• _WHAT IS REQUIRED_:
From the entries below, copy each line in which the word "blue" occurs.

• _RAW DATA_:
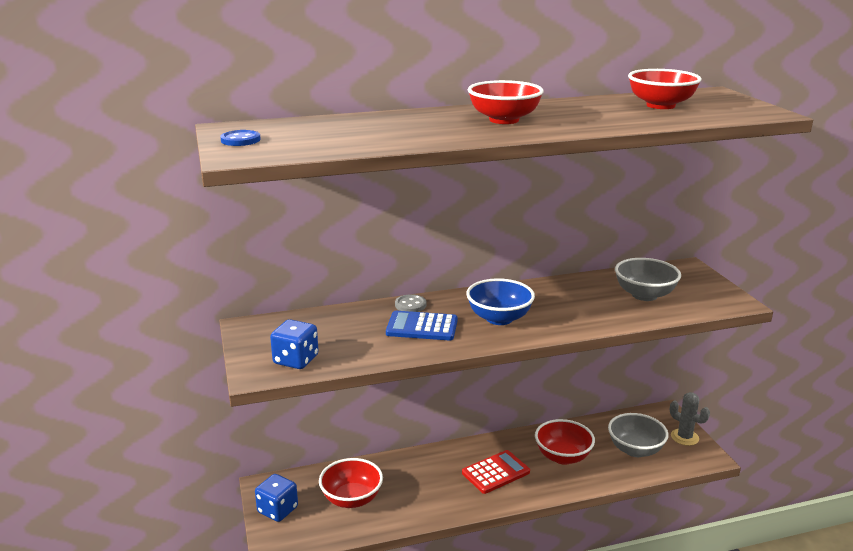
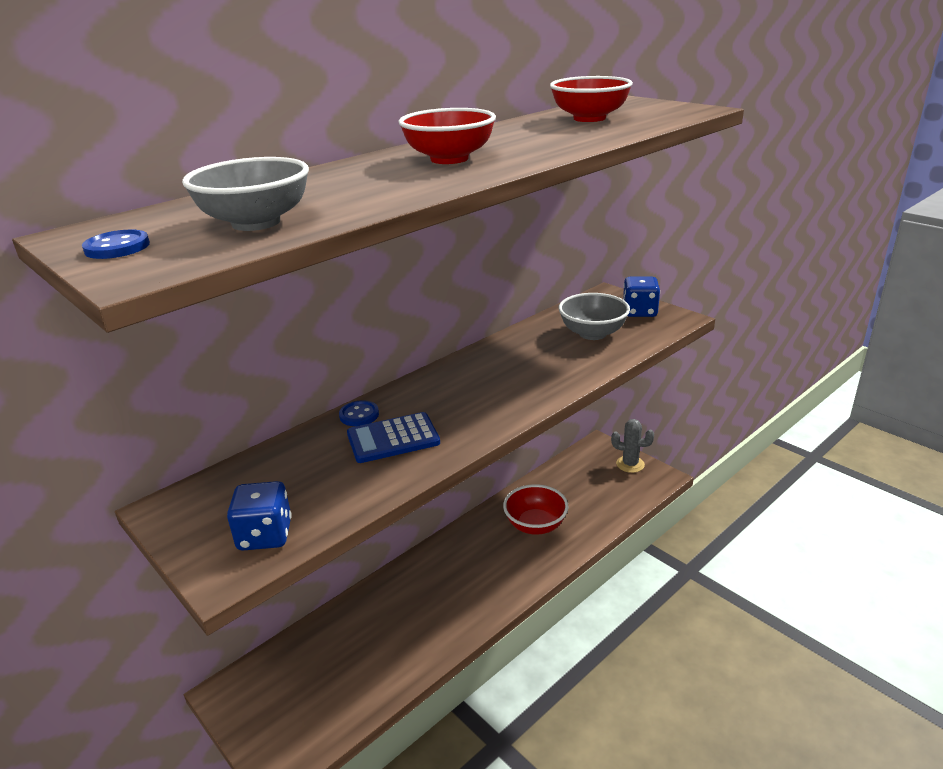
camera: 25 degrees left, 5 degrees up
(278, 510) = (259, 717): blue dice -> blue dice (639, 312)
(352, 499) = (342, 664): red bowl -> none
(410, 305) = (359, 415): grey button -> blue button
(495, 472) = (481, 568): red calculator -> none
(499, 318) = (471, 402): blue bowl -> none
(635, 450) = (596, 493): grey bowl -> grey bowl (256, 223)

• _OUTPUT OF THE TASK_:
(278, 510) = (259, 717): blue dice -> blue dice (639, 312)
(410, 305) = (359, 415): grey button -> blue button
(499, 318) = (471, 402): blue bowl -> none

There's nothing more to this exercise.